> _Exercise directions_
Your answer must be the records below, repeated exactly, with every picture left out.

(Scene image comparisons)
[Start of section]

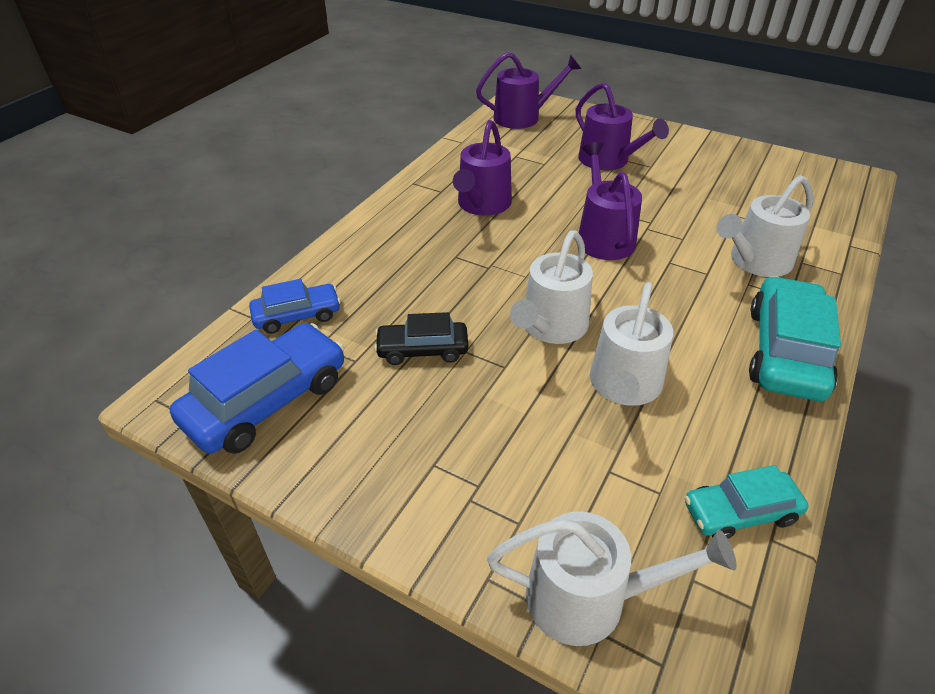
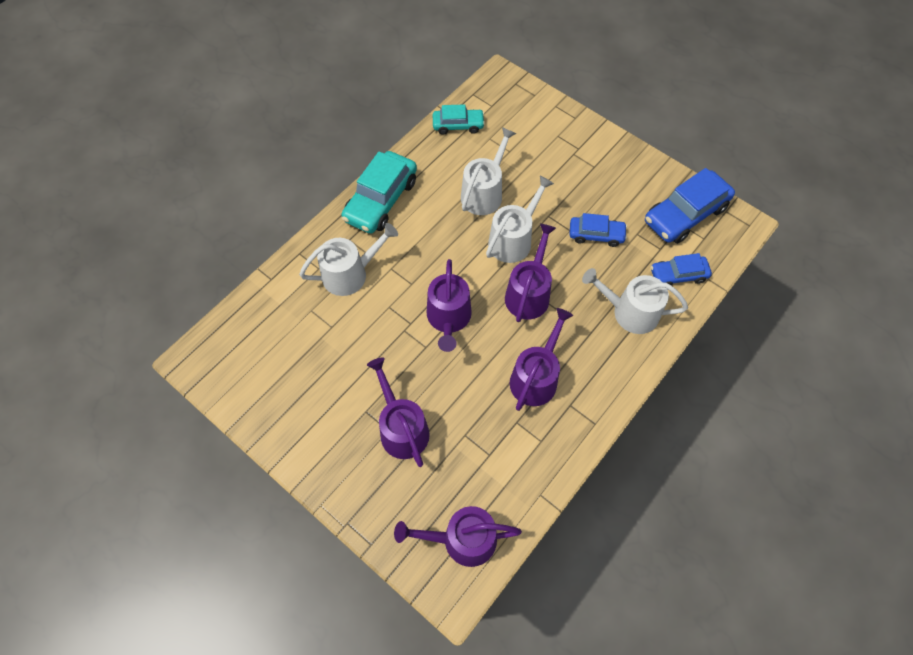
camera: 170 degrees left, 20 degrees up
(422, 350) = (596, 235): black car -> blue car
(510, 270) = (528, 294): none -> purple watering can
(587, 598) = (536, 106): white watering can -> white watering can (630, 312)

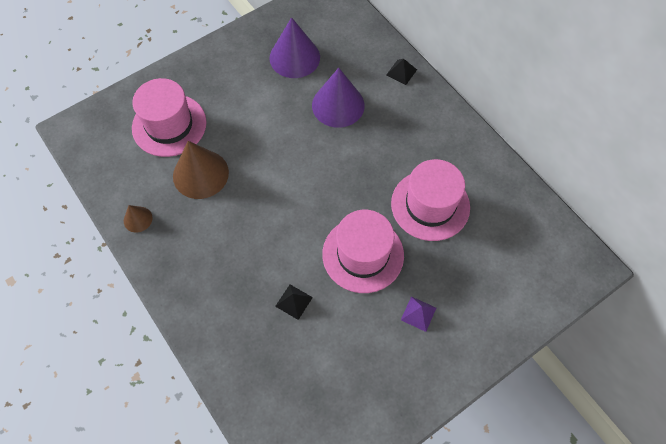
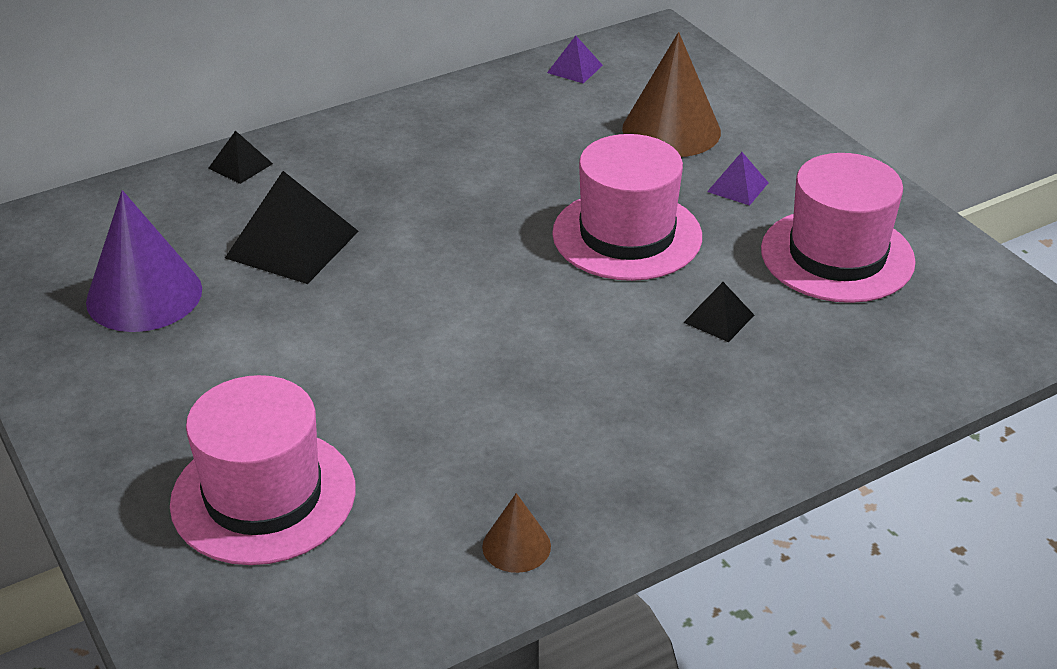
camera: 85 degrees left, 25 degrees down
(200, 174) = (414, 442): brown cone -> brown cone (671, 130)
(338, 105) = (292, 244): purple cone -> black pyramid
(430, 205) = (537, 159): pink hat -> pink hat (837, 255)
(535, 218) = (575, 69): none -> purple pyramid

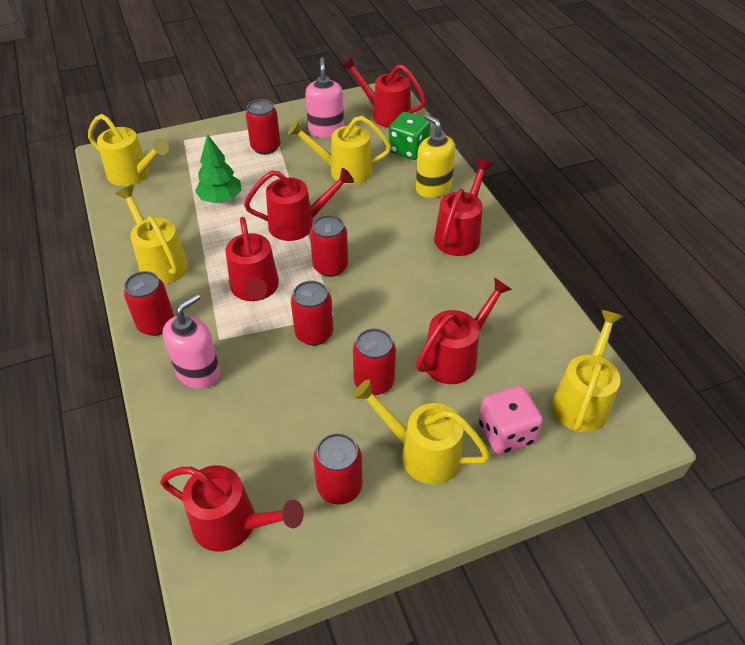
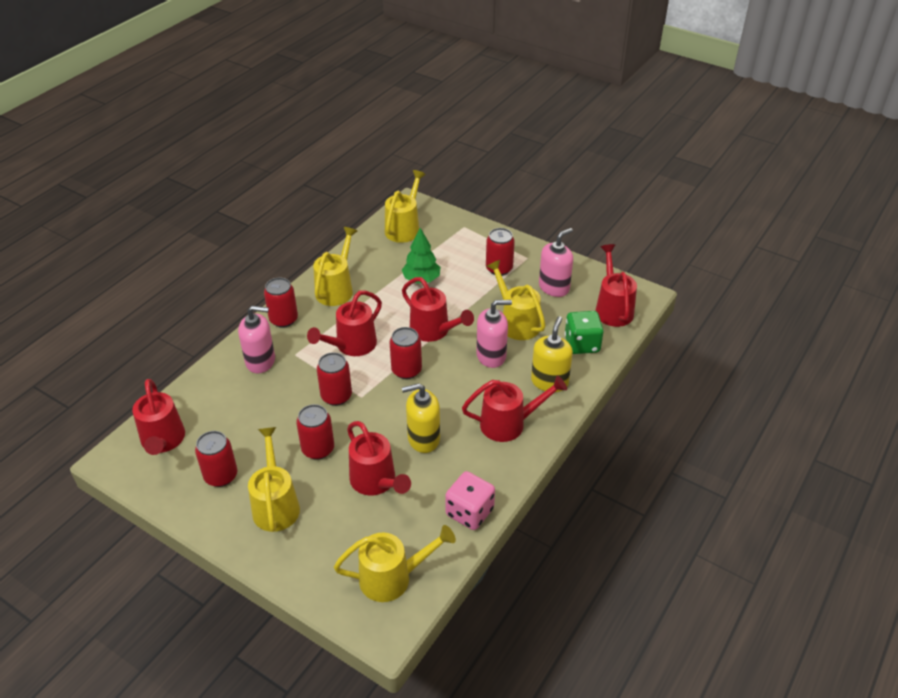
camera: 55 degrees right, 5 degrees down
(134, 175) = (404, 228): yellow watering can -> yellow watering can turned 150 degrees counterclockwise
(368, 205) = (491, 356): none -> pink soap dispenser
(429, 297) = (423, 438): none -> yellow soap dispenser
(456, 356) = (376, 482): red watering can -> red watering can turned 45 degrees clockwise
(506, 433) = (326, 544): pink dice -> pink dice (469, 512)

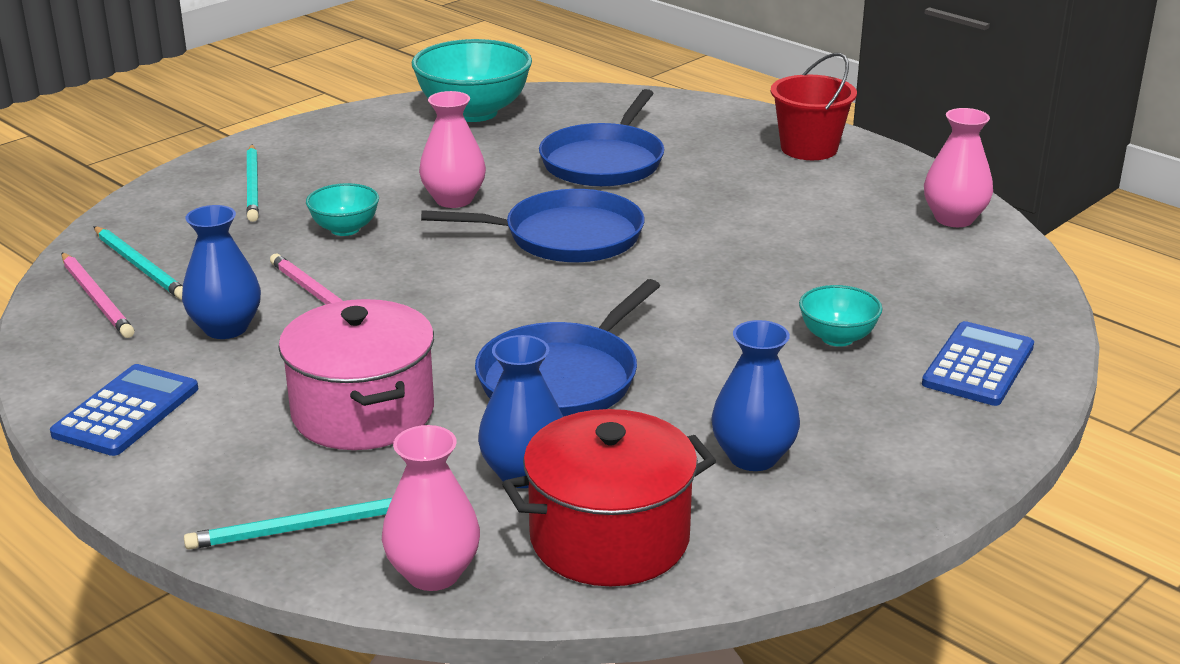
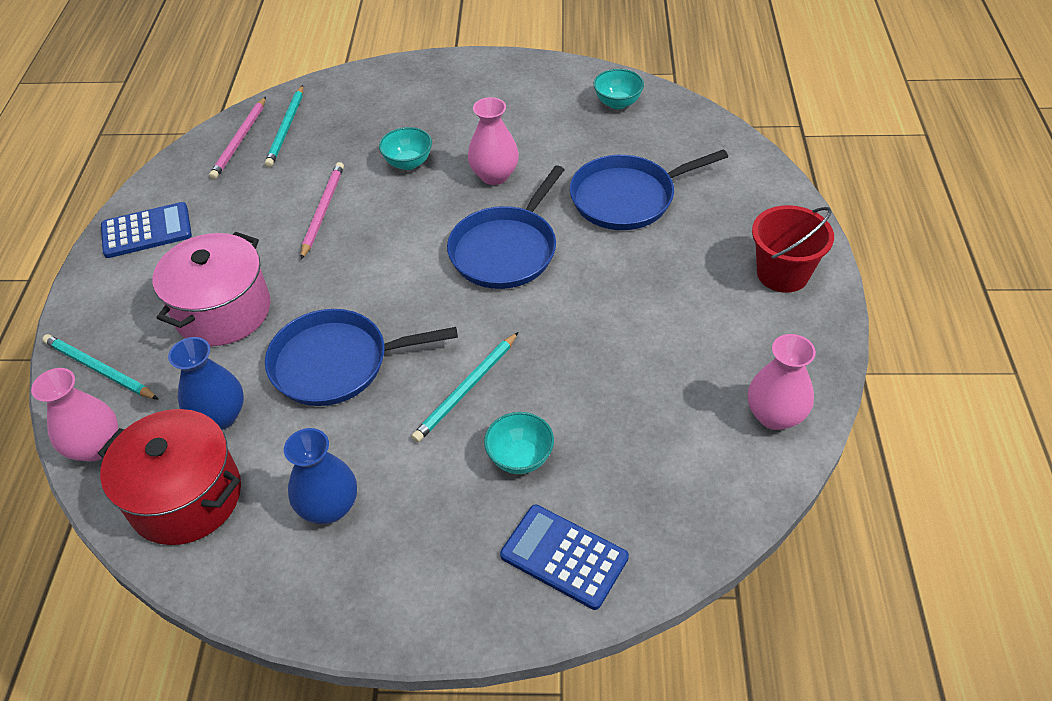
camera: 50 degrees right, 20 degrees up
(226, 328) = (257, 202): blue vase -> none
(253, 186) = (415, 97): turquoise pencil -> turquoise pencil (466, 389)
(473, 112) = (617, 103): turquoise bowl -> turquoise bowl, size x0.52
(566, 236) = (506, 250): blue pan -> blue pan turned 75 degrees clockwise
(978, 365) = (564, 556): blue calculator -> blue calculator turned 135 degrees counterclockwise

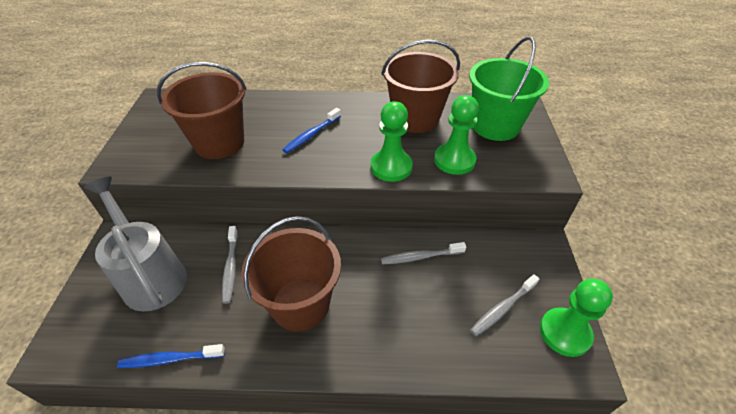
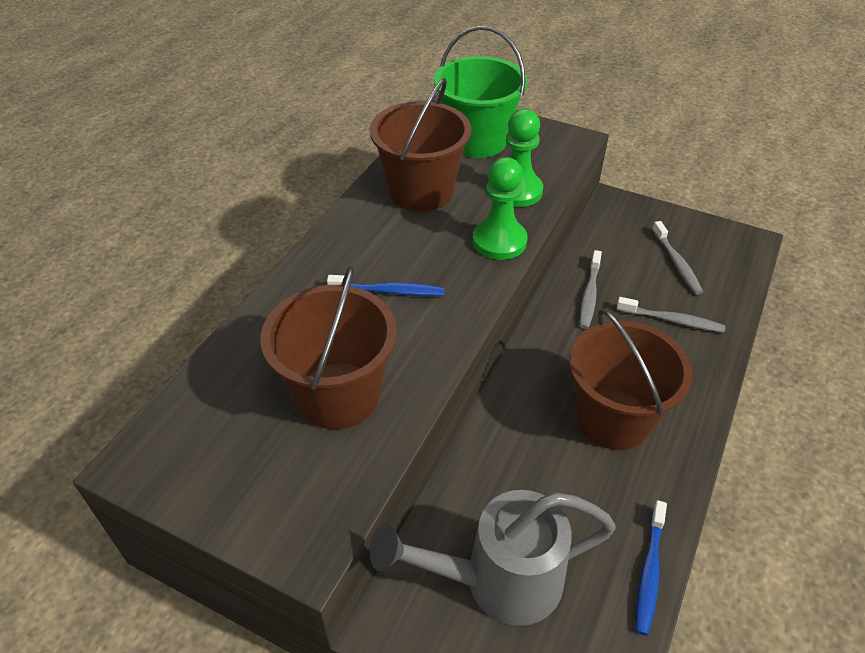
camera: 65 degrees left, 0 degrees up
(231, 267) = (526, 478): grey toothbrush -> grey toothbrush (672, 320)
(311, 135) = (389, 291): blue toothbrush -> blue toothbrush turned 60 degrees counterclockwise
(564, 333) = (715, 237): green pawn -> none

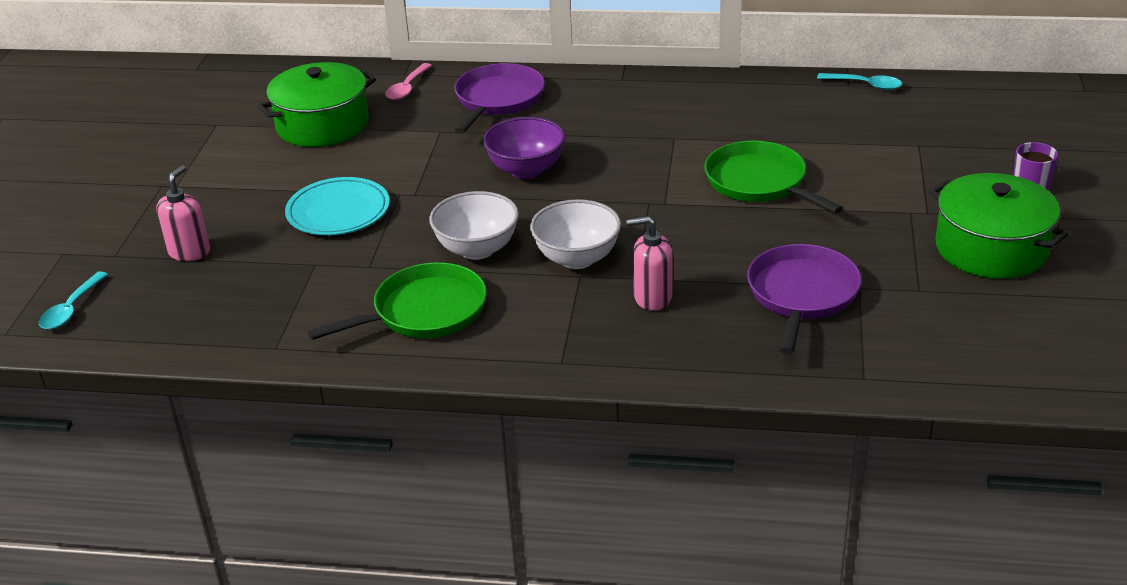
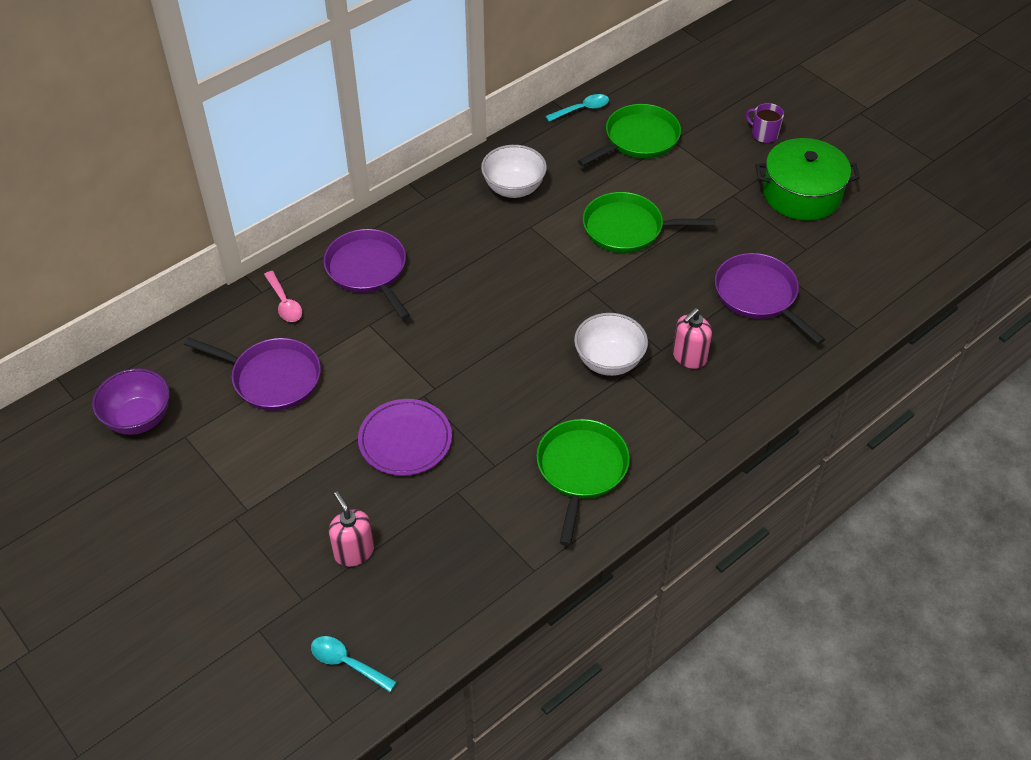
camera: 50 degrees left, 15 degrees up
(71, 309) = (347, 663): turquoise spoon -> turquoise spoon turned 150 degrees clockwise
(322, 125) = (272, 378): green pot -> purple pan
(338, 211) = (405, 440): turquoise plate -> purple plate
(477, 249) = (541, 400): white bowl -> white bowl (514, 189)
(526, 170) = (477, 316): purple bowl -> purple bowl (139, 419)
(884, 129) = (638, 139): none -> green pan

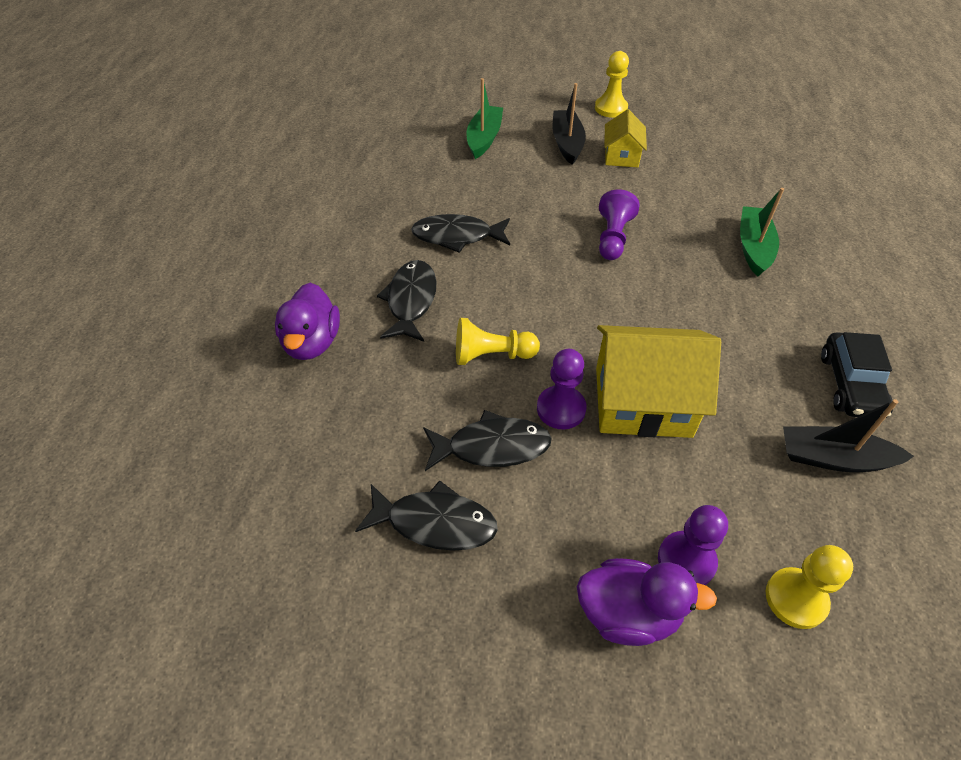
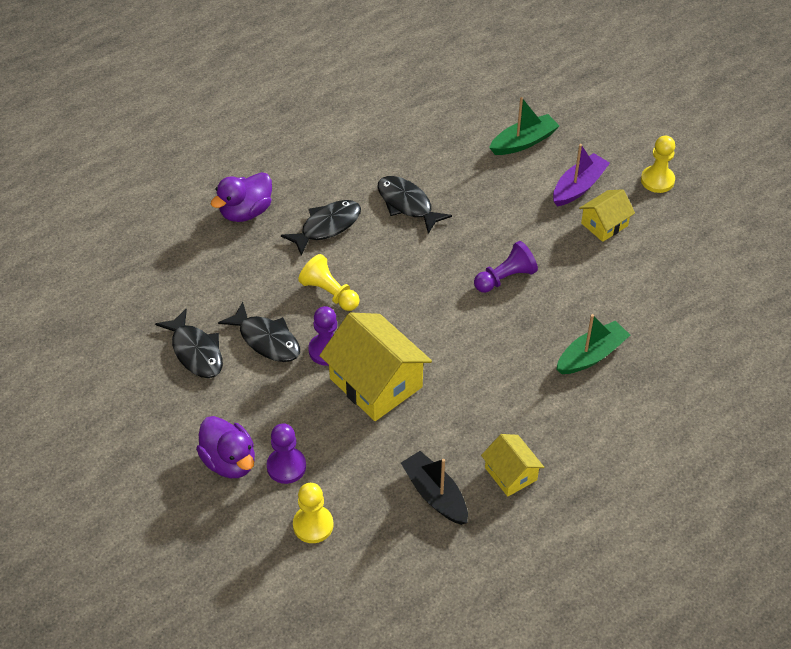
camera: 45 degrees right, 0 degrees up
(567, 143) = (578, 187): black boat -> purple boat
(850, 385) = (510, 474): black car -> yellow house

[End of section]

> _Task output_
camera: 170 degrees left, 20 degrees up
(422, 350) = (596, 235): black car -> blue car
(510, 270) = (528, 294): none -> purple watering can
(587, 598) = (536, 106): white watering can -> white watering can (630, 312)

camera: 85 degrees left, 25 degrees down
(200, 174) = (414, 442): brown cone -> brown cone (671, 130)
(338, 105) = (292, 244): purple cone -> black pyramid
(430, 205) = (537, 159): pink hat -> pink hat (837, 255)
(535, 218) = (575, 69): none -> purple pyramid

camera: 55 degrees right, 5 degrees down
(134, 175) = (404, 228): yellow watering can -> yellow watering can turned 150 degrees counterclockwise
(368, 205) = (491, 356): none -> pink soap dispenser
(429, 297) = (423, 438): none -> yellow soap dispenser
(456, 356) = (376, 482): red watering can -> red watering can turned 45 degrees clockwise
(506, 433) = (326, 544): pink dice -> pink dice (469, 512)

camera: 50 degrees right, 20 degrees up
(226, 328) = (257, 202): blue vase -> none
(253, 186) = (415, 97): turquoise pencil -> turquoise pencil (466, 389)
(473, 112) = (617, 103): turquoise bowl -> turquoise bowl, size x0.52
(566, 236) = (506, 250): blue pan -> blue pan turned 75 degrees clockwise
(978, 365) = (564, 556): blue calculator -> blue calculator turned 135 degrees counterclockwise

camera: 65 degrees left, 0 degrees up
(231, 267) = (526, 478): grey toothbrush -> grey toothbrush (672, 320)
(311, 135) = (389, 291): blue toothbrush -> blue toothbrush turned 60 degrees counterclockwise
(564, 333) = (715, 237): green pawn -> none

camera: 50 degrees left, 15 degrees up
(71, 309) = (347, 663): turquoise spoon -> turquoise spoon turned 150 degrees clockwise
(322, 125) = (272, 378): green pot -> purple pan
(338, 211) = (405, 440): turquoise plate -> purple plate
(477, 249) = (541, 400): white bowl -> white bowl (514, 189)
(526, 170) = (477, 316): purple bowl -> purple bowl (139, 419)
(884, 129) = (638, 139): none -> green pan

camera: 45 degrees right, 0 degrees up
(567, 143) = (578, 187): black boat -> purple boat
(850, 385) = (510, 474): black car -> yellow house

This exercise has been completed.